Recorded data section start

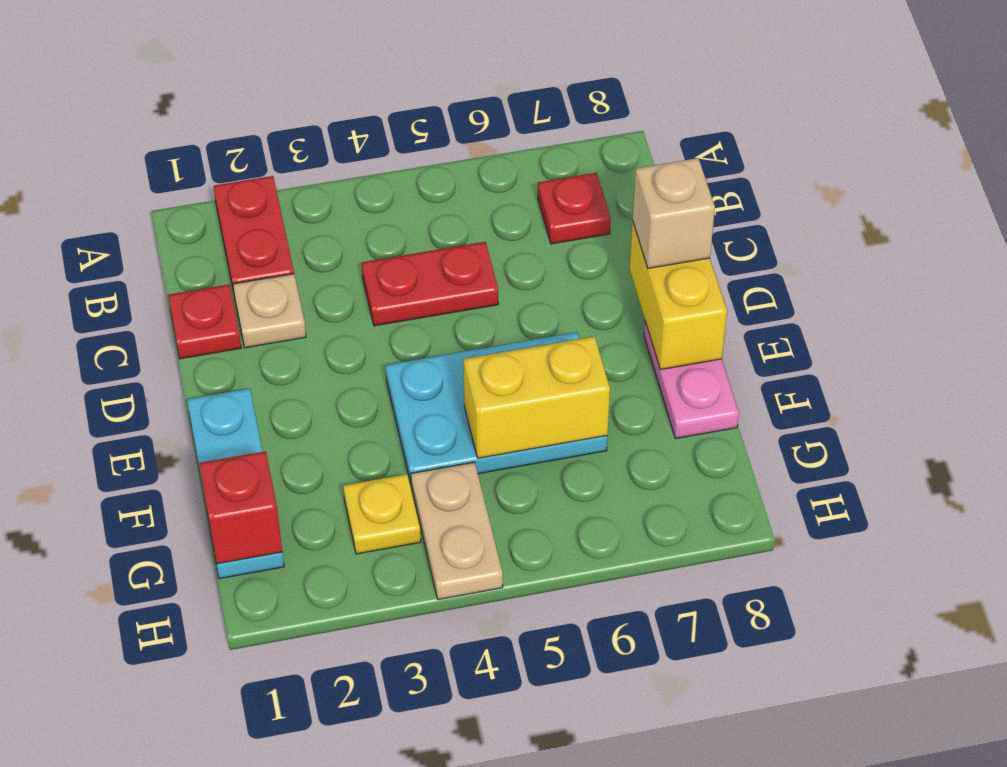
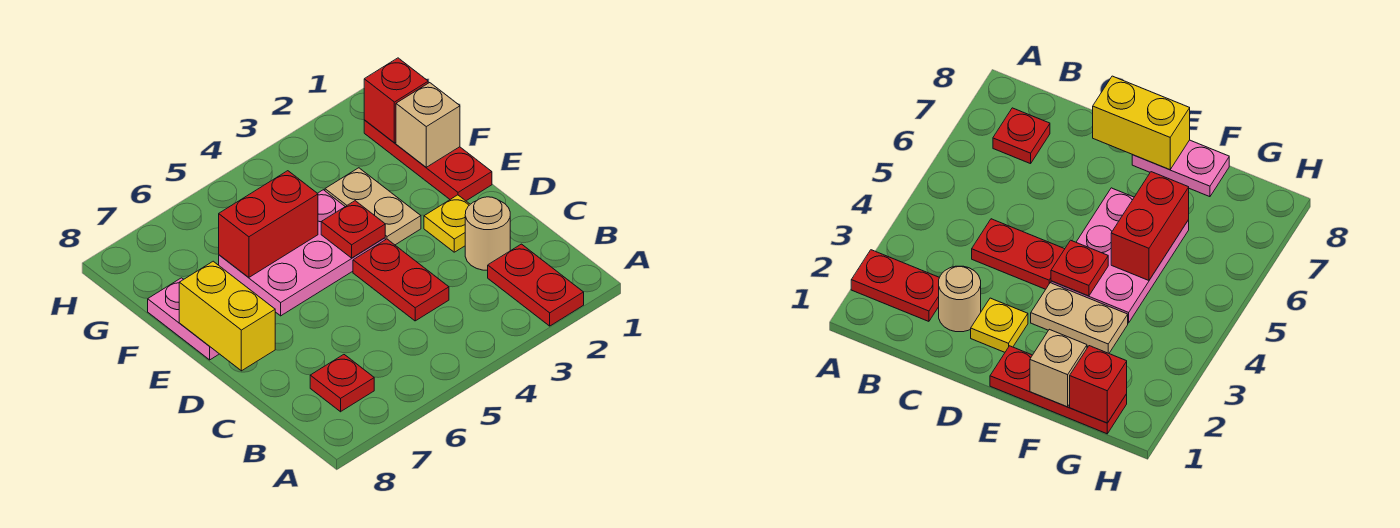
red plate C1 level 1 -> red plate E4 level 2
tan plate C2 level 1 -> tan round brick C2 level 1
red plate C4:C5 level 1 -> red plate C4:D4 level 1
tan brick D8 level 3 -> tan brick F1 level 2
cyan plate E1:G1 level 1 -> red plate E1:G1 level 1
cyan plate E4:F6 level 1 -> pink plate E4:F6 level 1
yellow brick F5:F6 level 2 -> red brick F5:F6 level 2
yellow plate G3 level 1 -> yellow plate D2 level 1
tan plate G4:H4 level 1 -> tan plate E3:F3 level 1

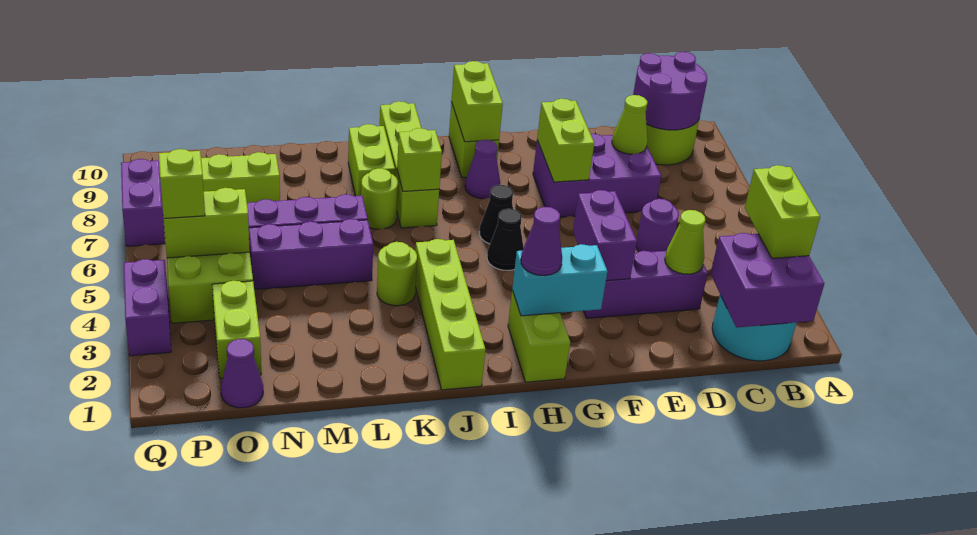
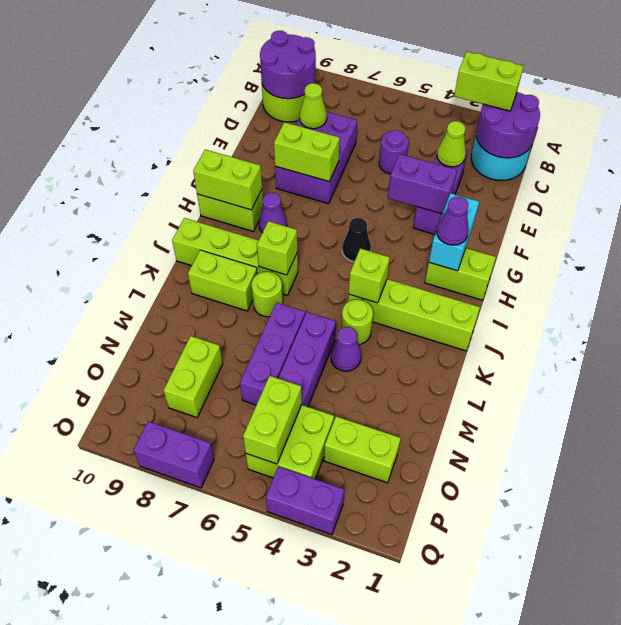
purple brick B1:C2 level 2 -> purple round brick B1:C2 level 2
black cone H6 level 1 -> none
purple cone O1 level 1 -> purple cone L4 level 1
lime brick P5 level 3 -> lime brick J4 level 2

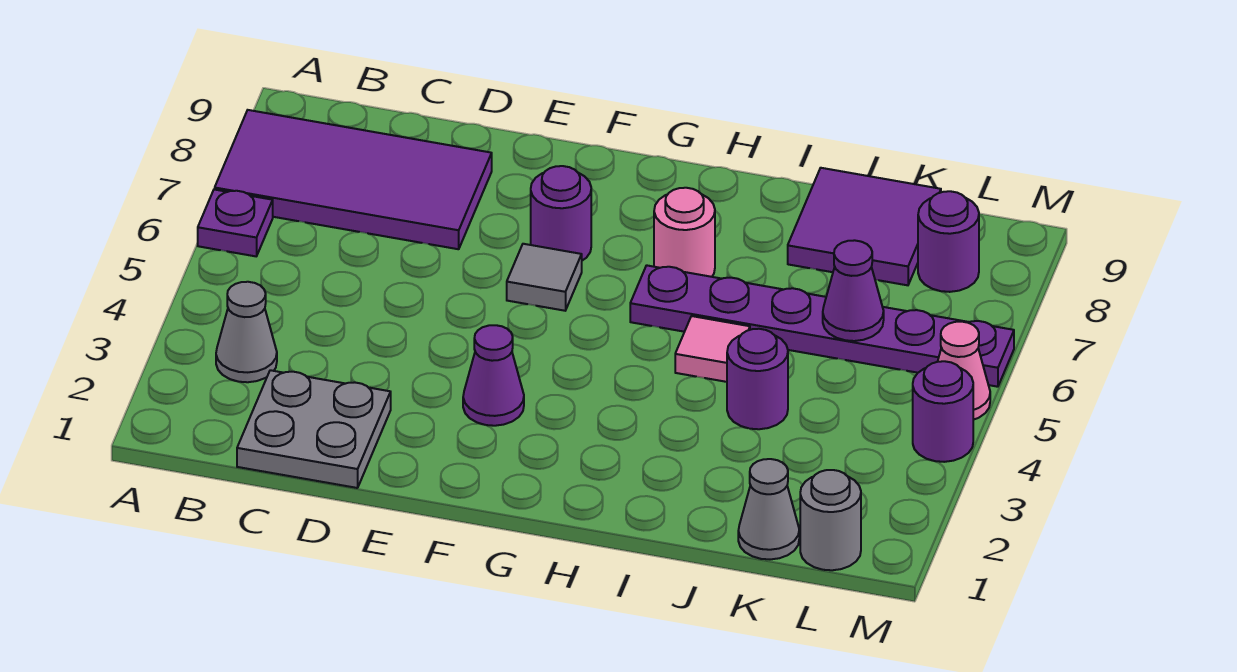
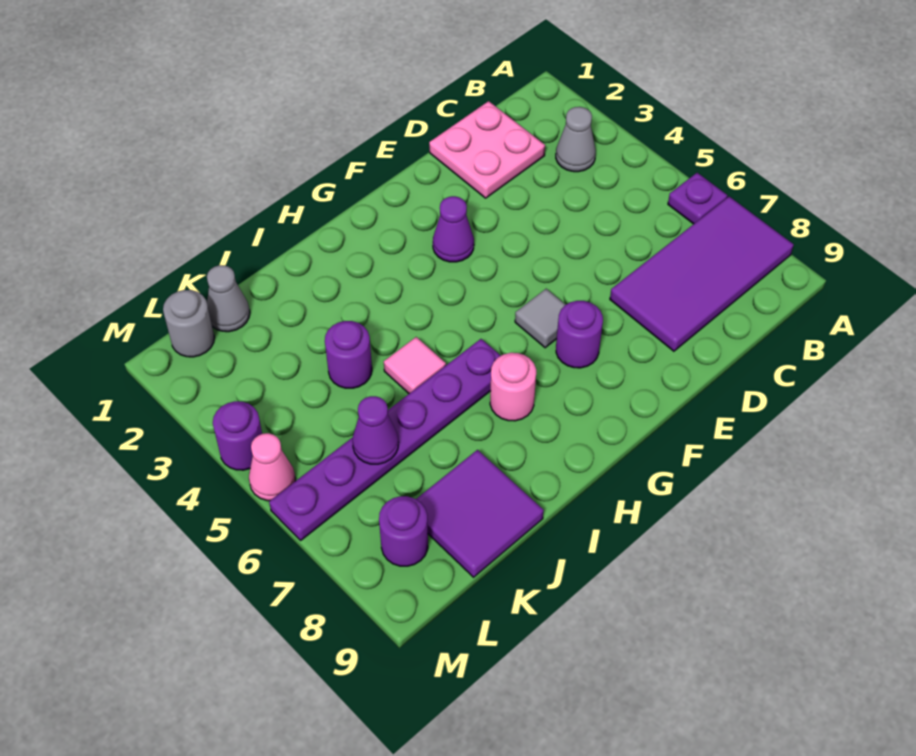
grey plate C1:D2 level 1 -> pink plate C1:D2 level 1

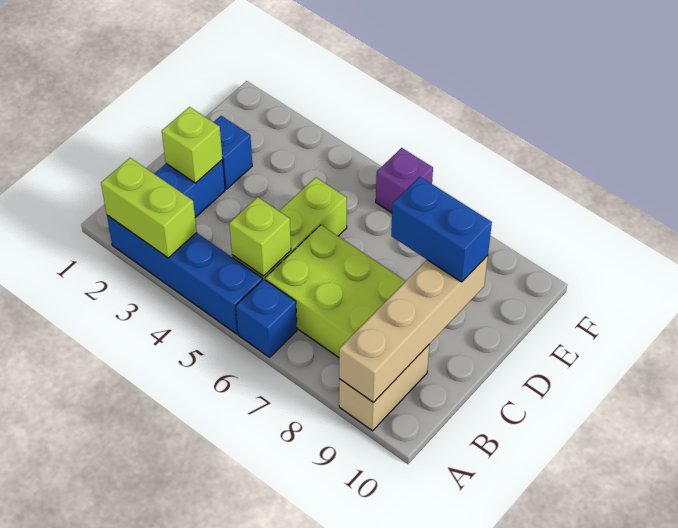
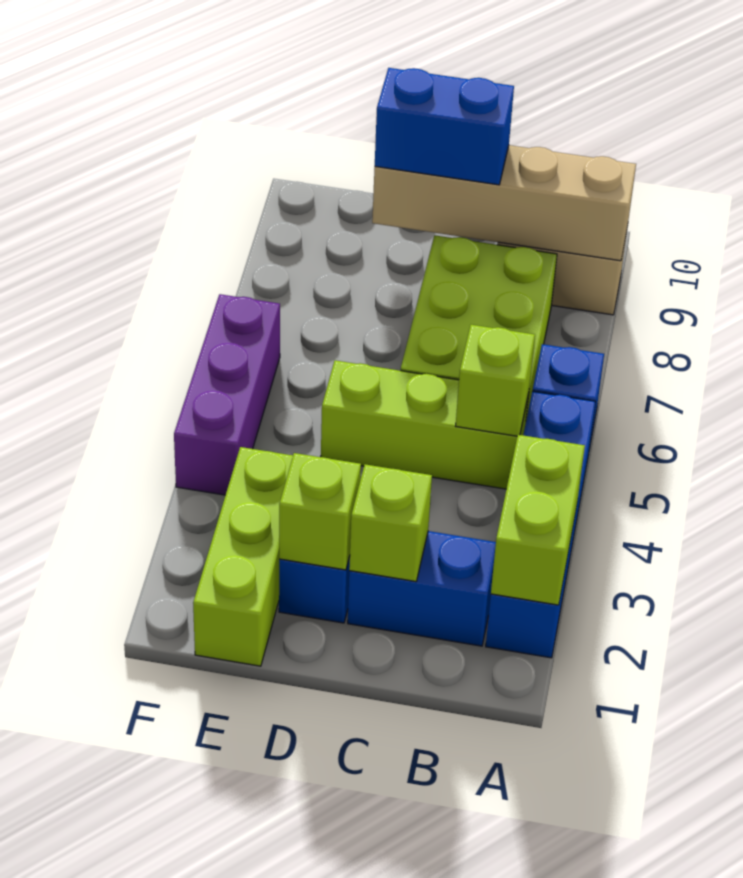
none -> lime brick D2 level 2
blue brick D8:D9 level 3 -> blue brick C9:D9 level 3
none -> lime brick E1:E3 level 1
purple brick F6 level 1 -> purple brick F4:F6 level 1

Recorded data section end

* Prompt *
Find the word "cone" in the records, and report each line that has it.

* Task answer *
black cone H6 level 1 -> none
purple cone O1 level 1 -> purple cone L4 level 1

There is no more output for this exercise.